→ **TASK**
Repeat exactly, and only, the lines below starting at the line that contains "C7: 10uF (GND, N6) -> 47nF (GND, N6)" and ending at the line that contains "SW3: switch (+12V, N17) -> button (+12V, N17)", inclusive of both.

→ **INFORMATION PROVIDED**

-----

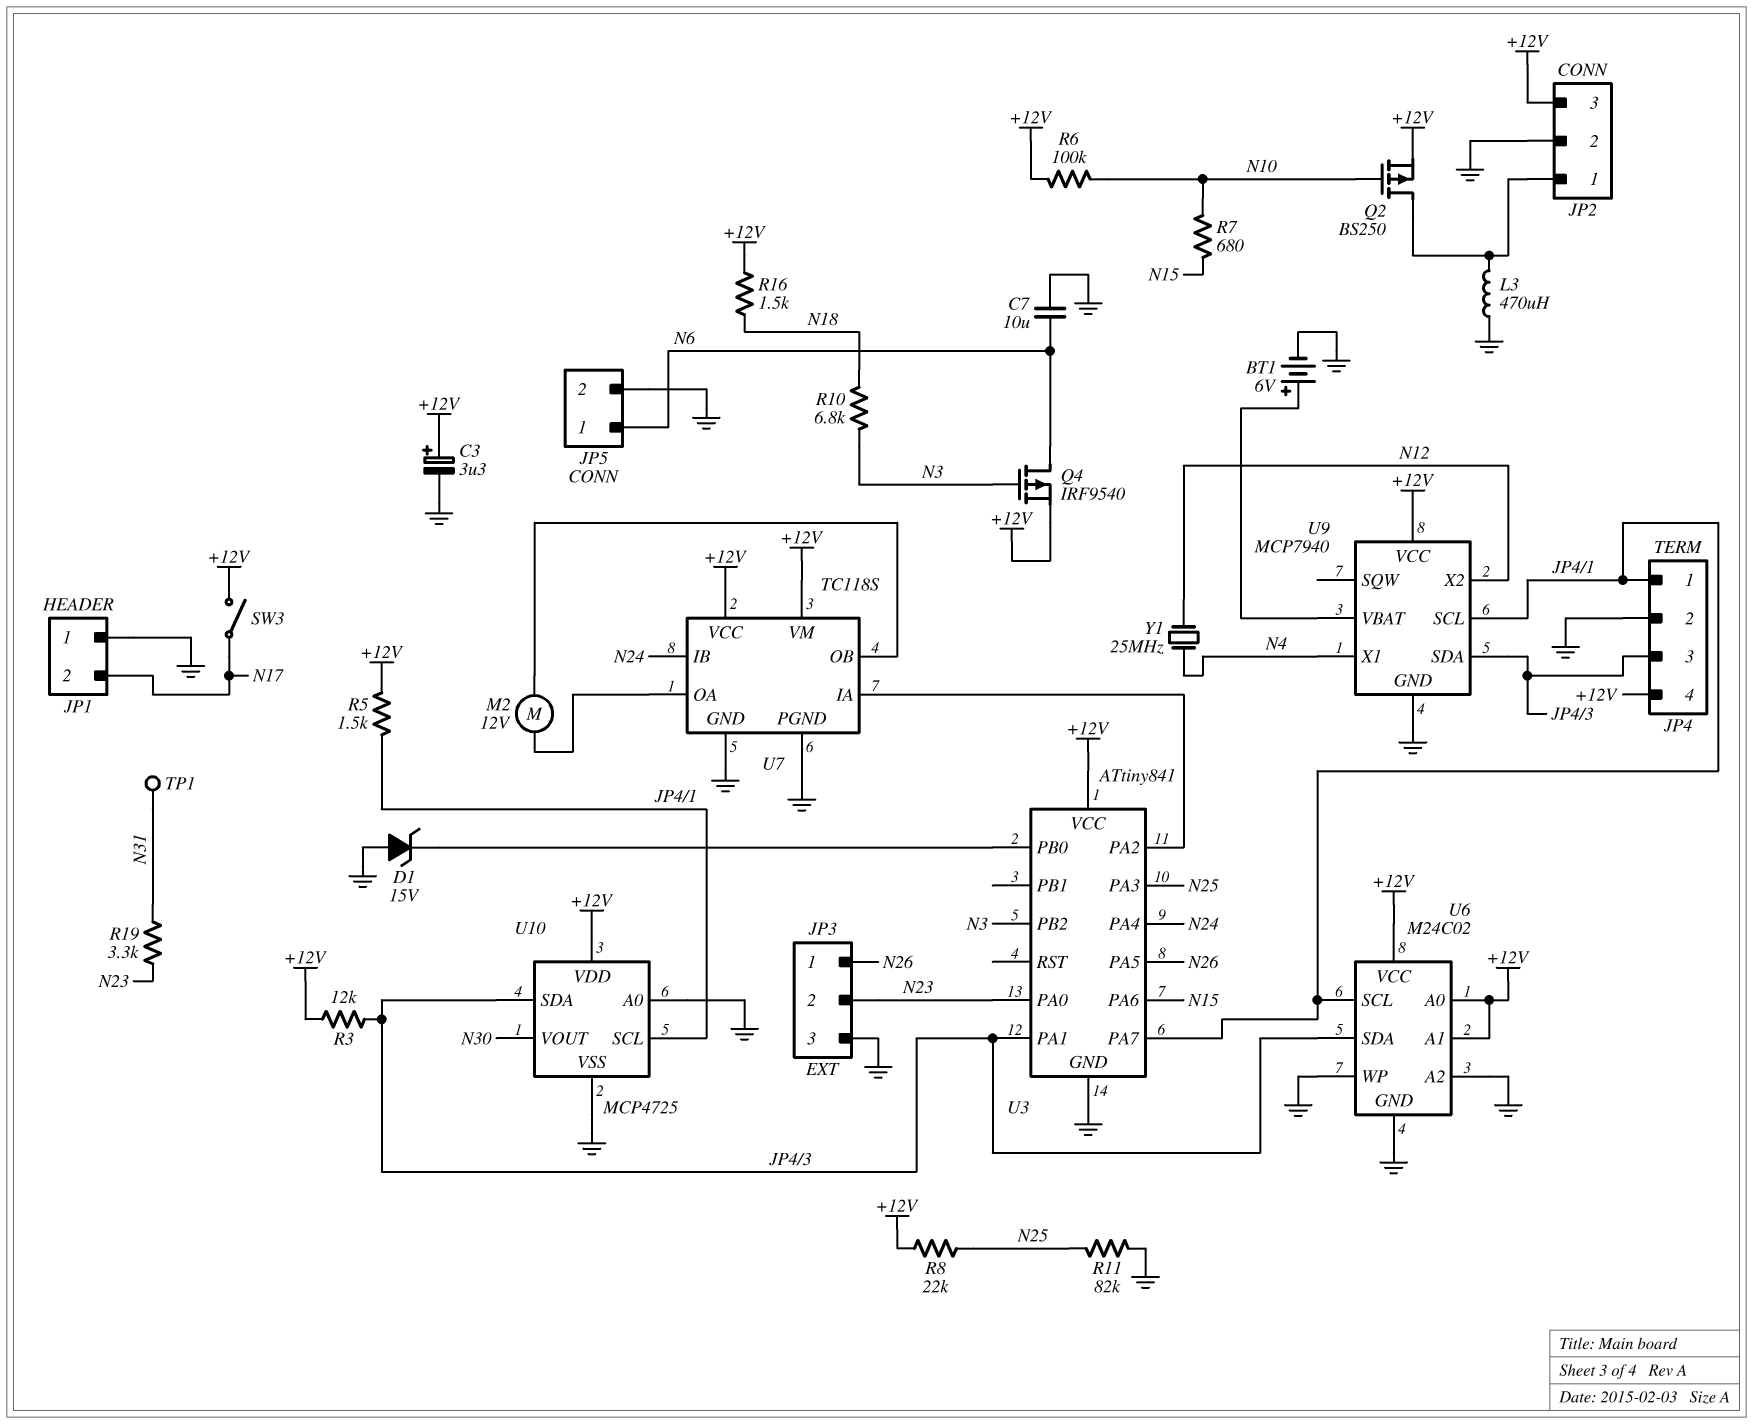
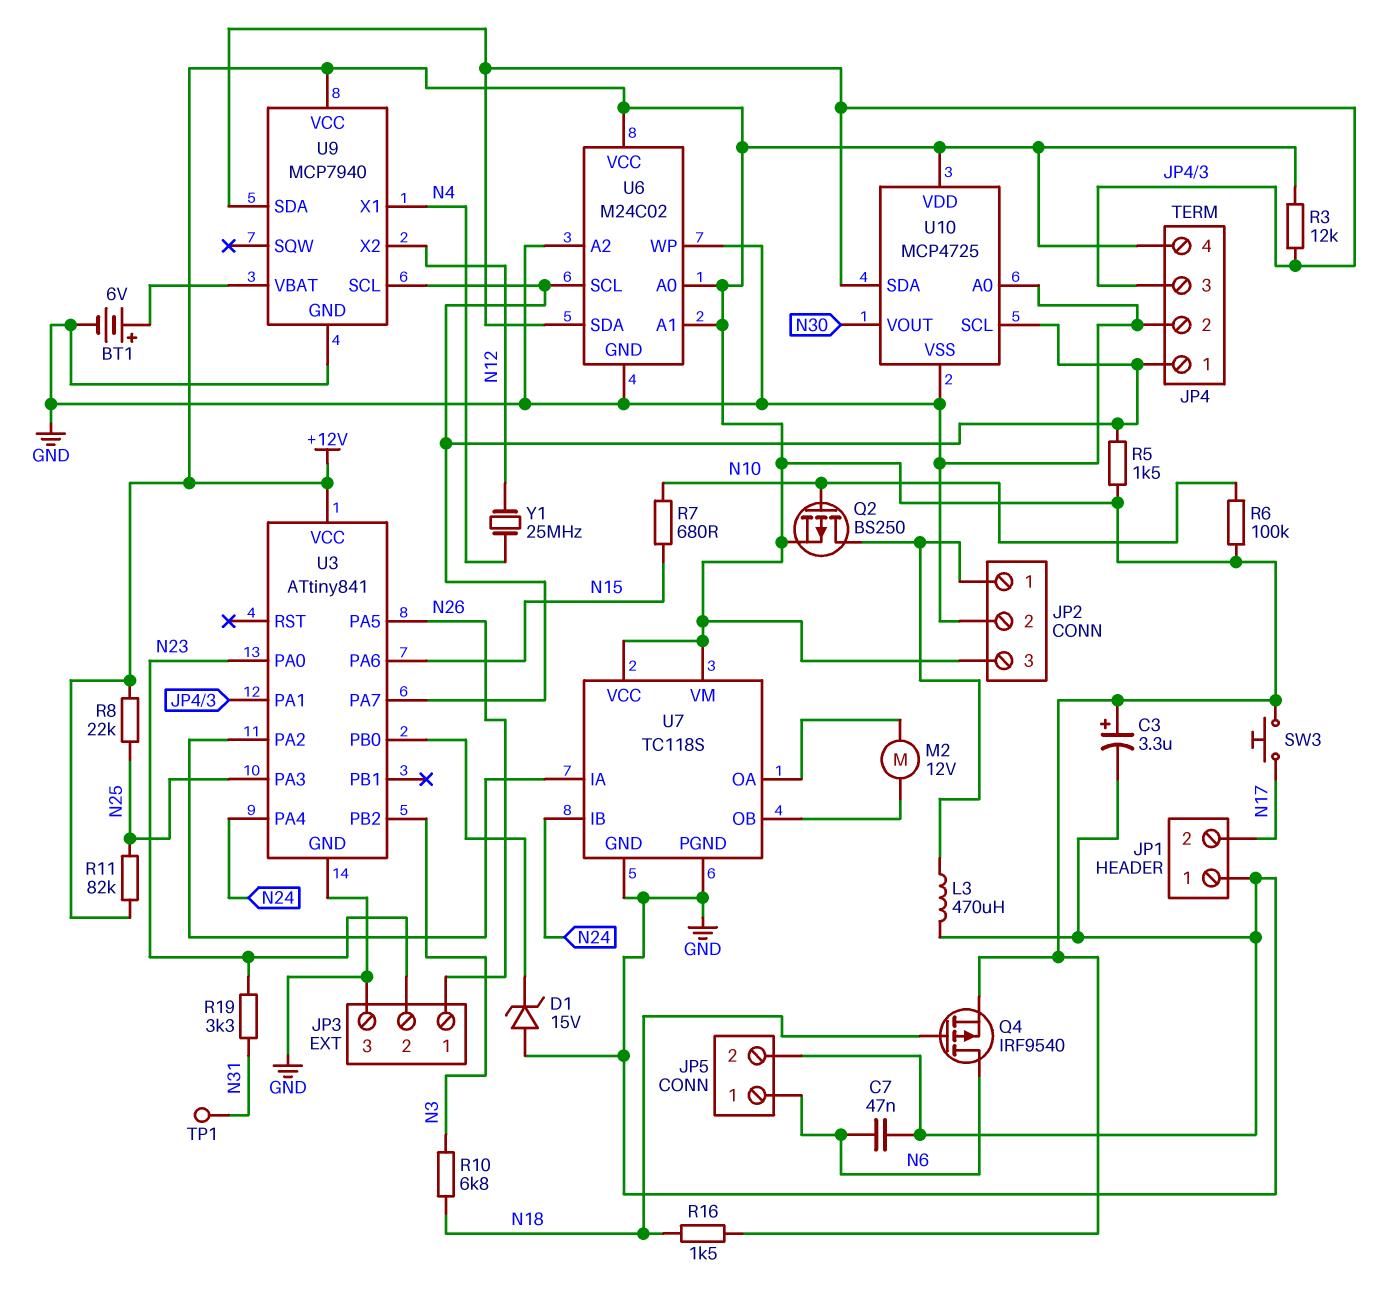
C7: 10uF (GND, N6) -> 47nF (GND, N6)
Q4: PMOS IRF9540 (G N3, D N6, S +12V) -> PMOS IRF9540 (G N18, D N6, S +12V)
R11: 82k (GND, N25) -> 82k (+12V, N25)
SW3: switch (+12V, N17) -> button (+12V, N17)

-----

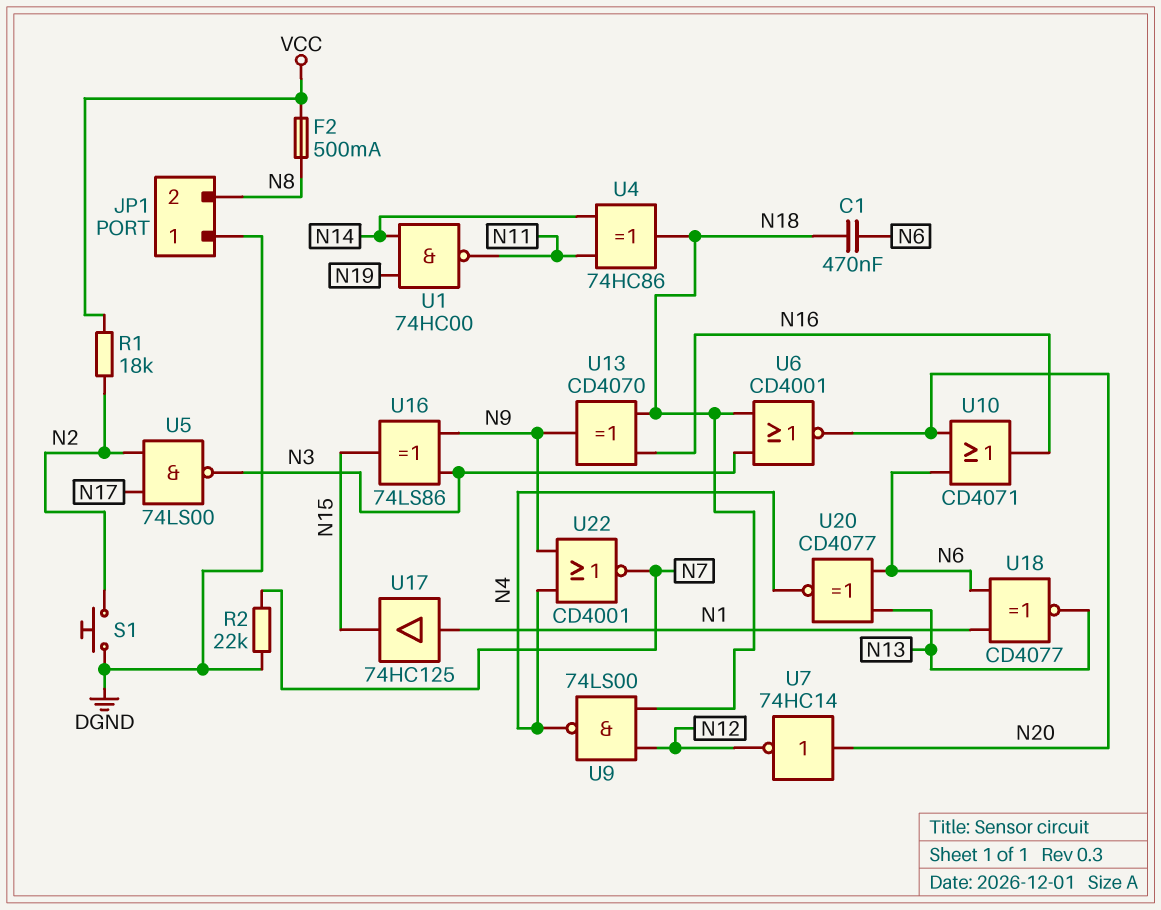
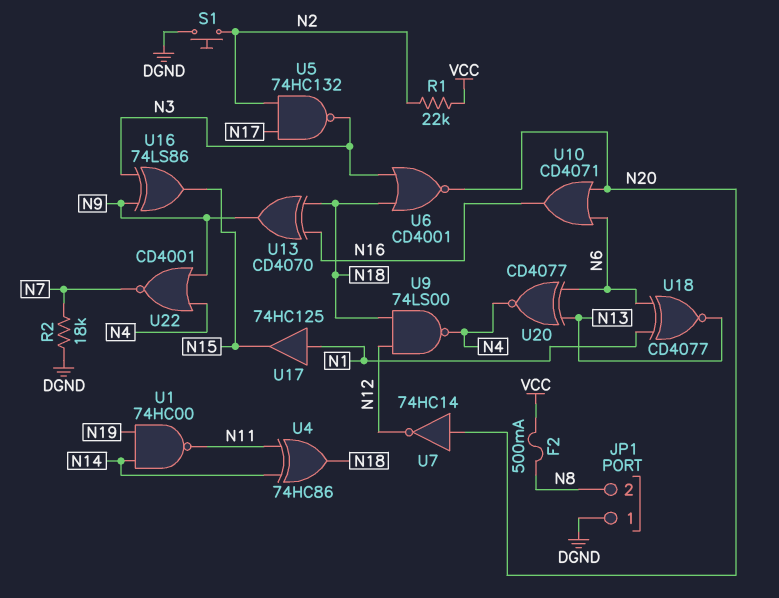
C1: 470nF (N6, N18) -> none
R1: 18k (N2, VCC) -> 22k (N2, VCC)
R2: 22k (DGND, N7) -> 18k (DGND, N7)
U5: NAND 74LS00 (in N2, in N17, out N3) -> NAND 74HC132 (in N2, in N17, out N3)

-----

→ **YOUR RESPONSE**
C7: 10uF (GND, N6) -> 47nF (GND, N6)
Q4: PMOS IRF9540 (G N3, D N6, S +12V) -> PMOS IRF9540 (G N18, D N6, S +12V)
R11: 82k (GND, N25) -> 82k (+12V, N25)
SW3: switch (+12V, N17) -> button (+12V, N17)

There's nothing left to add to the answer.